**Work order:**
Write out, unaltered, each line from the top of the records below down to the line where "(yellow) (no. 1 from left)" appears, that line included.
====
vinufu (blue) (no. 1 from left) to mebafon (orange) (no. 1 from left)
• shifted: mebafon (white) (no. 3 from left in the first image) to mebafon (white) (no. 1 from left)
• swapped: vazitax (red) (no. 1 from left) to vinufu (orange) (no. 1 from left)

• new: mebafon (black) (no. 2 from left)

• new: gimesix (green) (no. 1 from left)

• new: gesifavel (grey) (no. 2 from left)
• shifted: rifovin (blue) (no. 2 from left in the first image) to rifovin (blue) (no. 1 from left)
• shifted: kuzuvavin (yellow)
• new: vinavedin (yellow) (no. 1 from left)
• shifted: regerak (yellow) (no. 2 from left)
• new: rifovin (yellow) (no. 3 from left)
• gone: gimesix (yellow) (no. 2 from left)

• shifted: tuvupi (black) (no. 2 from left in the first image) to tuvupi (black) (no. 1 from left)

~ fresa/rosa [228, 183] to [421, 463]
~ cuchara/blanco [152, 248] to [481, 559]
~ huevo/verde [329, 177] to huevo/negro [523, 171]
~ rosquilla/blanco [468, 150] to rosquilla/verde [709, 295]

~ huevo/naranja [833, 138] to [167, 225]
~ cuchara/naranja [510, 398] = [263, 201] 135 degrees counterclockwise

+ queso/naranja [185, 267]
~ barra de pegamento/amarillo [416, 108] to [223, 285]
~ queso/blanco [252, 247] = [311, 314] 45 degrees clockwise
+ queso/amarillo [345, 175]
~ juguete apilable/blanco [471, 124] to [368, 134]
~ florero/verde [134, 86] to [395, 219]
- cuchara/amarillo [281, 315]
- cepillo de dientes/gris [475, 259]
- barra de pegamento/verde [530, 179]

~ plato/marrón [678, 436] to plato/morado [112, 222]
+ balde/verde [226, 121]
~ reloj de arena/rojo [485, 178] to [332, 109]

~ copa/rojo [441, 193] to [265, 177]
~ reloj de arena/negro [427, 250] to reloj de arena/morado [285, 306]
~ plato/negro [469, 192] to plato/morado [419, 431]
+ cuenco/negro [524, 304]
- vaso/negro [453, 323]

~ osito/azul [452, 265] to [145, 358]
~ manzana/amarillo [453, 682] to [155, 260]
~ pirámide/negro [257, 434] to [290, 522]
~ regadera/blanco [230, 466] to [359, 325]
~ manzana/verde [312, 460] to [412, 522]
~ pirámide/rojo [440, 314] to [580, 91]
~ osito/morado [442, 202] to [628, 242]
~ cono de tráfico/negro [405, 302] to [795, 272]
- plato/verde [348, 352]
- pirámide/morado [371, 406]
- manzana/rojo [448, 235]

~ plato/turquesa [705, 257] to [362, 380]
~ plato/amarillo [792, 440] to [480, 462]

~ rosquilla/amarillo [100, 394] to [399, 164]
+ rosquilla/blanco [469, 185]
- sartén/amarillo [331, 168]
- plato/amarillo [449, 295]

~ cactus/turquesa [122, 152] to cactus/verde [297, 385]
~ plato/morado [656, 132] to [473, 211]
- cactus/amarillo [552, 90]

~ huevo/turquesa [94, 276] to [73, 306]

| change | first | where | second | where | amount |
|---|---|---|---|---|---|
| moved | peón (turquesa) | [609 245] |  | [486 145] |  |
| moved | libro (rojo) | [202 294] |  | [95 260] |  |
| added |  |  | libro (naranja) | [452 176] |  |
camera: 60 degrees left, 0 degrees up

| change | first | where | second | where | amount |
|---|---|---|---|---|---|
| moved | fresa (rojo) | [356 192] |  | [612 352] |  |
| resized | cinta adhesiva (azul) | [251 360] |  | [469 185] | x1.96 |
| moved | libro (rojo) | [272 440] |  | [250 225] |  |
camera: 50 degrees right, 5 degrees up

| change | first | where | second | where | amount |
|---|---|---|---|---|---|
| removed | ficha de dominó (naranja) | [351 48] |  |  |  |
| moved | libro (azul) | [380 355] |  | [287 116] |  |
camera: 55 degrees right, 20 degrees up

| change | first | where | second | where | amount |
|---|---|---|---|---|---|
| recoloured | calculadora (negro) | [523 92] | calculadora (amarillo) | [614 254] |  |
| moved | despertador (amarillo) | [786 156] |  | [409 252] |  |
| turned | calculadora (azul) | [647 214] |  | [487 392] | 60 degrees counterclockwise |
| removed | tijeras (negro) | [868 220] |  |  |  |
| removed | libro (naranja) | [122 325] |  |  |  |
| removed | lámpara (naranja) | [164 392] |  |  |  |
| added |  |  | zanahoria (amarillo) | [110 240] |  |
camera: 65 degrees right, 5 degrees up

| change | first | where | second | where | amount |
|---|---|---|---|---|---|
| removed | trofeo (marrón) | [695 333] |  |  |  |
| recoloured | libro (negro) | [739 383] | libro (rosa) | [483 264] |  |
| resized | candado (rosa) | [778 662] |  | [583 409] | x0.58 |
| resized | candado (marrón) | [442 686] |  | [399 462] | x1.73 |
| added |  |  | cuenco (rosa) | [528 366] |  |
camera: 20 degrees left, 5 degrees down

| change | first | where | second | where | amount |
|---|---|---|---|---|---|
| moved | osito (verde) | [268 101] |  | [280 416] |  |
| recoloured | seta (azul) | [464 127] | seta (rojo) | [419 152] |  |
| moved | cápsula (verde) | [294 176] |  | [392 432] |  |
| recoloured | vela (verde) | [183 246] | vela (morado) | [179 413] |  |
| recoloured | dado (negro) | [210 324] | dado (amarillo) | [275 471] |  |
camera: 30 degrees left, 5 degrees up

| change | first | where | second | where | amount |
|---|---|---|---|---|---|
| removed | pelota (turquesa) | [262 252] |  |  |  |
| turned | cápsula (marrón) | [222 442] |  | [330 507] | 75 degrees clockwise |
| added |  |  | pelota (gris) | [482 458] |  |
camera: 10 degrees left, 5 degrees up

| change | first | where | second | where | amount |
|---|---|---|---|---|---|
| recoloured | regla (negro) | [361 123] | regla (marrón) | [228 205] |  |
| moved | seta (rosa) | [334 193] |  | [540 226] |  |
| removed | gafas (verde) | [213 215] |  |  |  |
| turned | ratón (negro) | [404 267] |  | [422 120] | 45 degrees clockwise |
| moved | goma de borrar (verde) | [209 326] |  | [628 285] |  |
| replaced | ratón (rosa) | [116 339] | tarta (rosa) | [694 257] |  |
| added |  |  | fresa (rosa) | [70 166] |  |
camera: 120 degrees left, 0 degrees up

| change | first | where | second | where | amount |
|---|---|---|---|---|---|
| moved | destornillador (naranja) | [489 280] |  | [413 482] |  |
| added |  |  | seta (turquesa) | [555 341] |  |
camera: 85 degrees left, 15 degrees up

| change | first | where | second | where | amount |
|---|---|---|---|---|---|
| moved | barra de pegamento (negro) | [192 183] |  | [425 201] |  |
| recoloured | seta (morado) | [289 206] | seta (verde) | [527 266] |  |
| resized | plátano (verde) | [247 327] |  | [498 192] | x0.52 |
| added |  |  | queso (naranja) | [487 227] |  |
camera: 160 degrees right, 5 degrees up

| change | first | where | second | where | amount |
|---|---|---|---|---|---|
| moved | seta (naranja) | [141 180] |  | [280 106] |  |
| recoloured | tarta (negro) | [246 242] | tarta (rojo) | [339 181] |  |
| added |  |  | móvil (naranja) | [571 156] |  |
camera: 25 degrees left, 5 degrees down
====
**Response to the task:**
vinufu (blue) (no. 1 from left) to mebafon (orange) (no. 1 from left)
• shifted: mebafon (white) (no. 3 from left in the first image) to mebafon (white) (no. 1 from left)
• swapped: vazitax (red) (no. 1 from left) to vinufu (orange) (no. 1 from left)

• new: mebafon (black) (no. 2 from left)

• new: gimesix (green) (no. 1 from left)

• new: gesifavel (grey) (no. 2 from left)
• shifted: rifovin (blue) (no. 2 from left in the first image) to rifovin (blue) (no. 1 from left)
• shifted: kuzuvavin (yellow)
• new: vinavedin (yellow) (no. 1 from left)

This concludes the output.